◆ **Exercise directions**
Leaving out every picture, transcribe the lines from the line that contains "none -> grey brick E11:E12 level 2" to the end of the entries below, both ends included.

◆ **Working data**
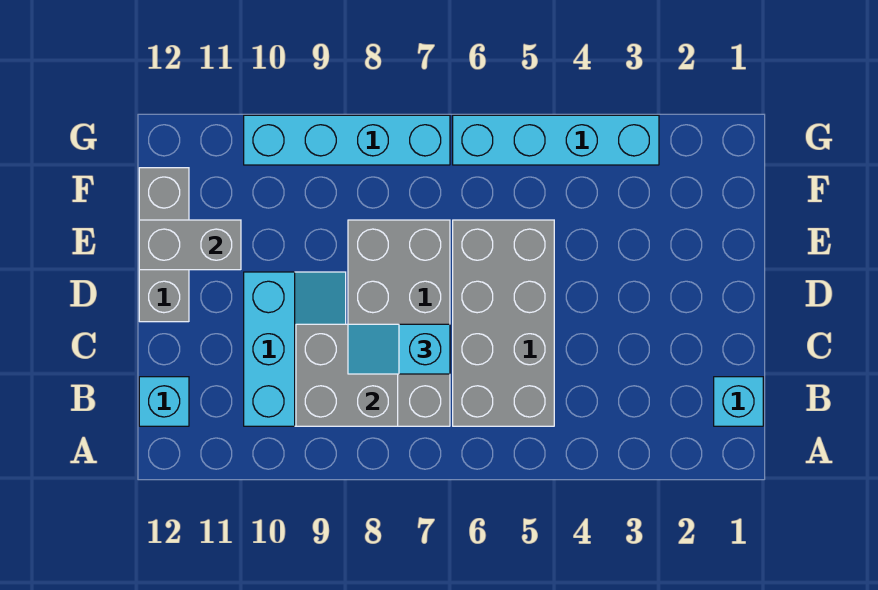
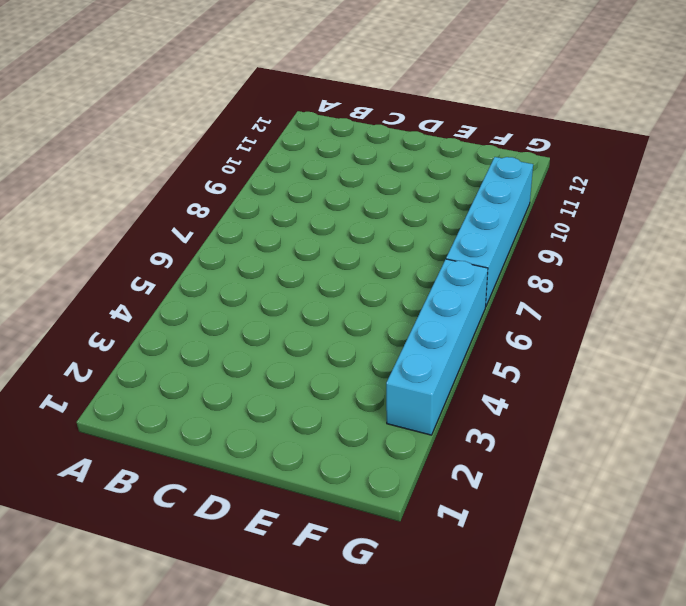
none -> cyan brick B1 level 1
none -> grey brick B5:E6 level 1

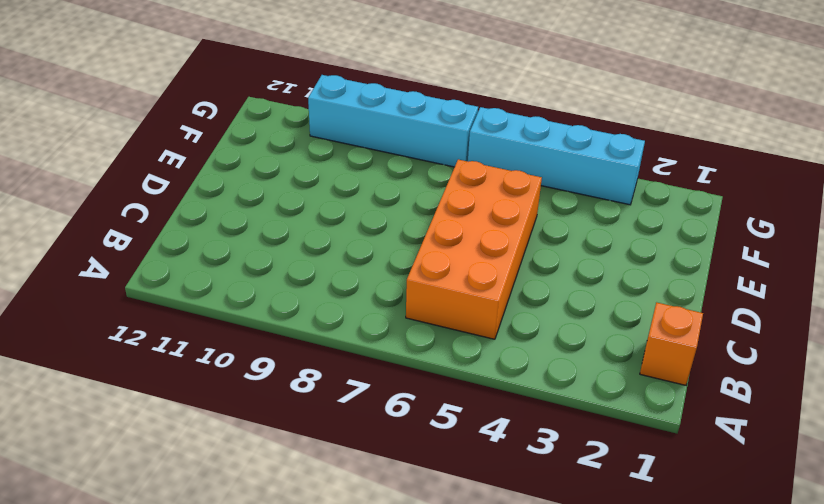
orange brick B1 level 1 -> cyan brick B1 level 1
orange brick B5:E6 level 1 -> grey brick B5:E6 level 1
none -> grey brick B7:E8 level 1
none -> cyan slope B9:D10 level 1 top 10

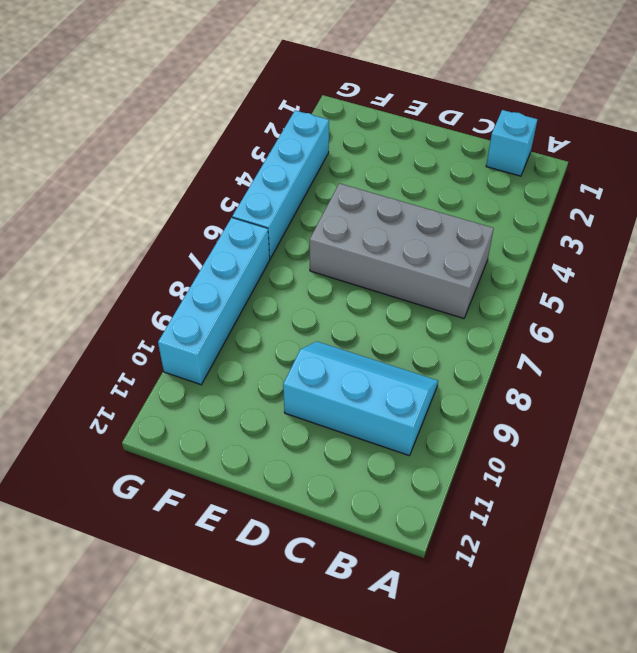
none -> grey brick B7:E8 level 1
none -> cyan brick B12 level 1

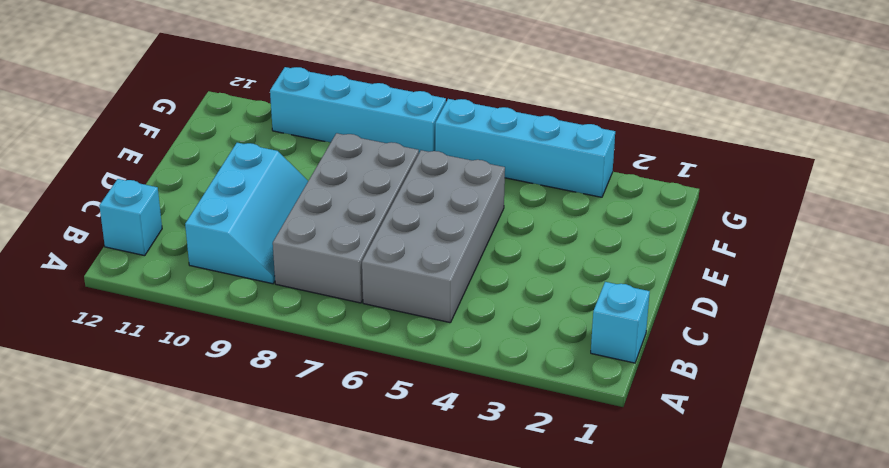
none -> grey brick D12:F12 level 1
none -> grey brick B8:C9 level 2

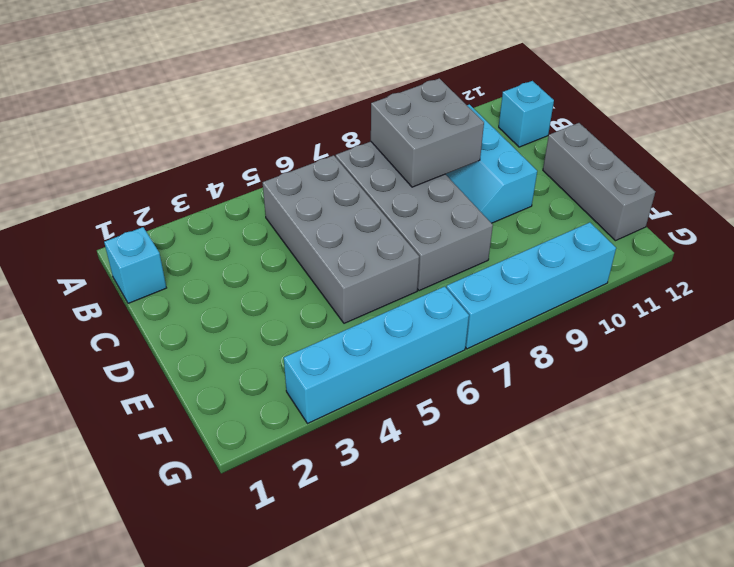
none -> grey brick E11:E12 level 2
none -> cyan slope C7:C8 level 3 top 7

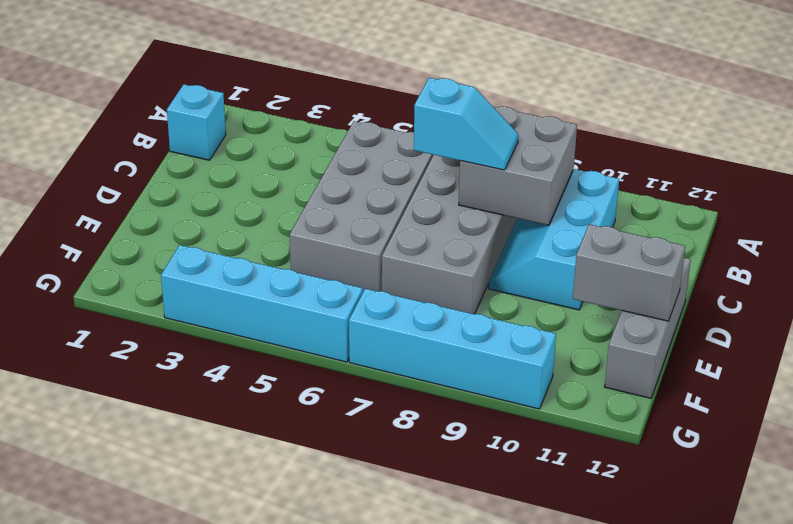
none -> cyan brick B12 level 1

◆ **Exercise result**
none -> grey brick E11:E12 level 2
none -> cyan slope C7:C8 level 3 top 7

none -> cyan brick B12 level 1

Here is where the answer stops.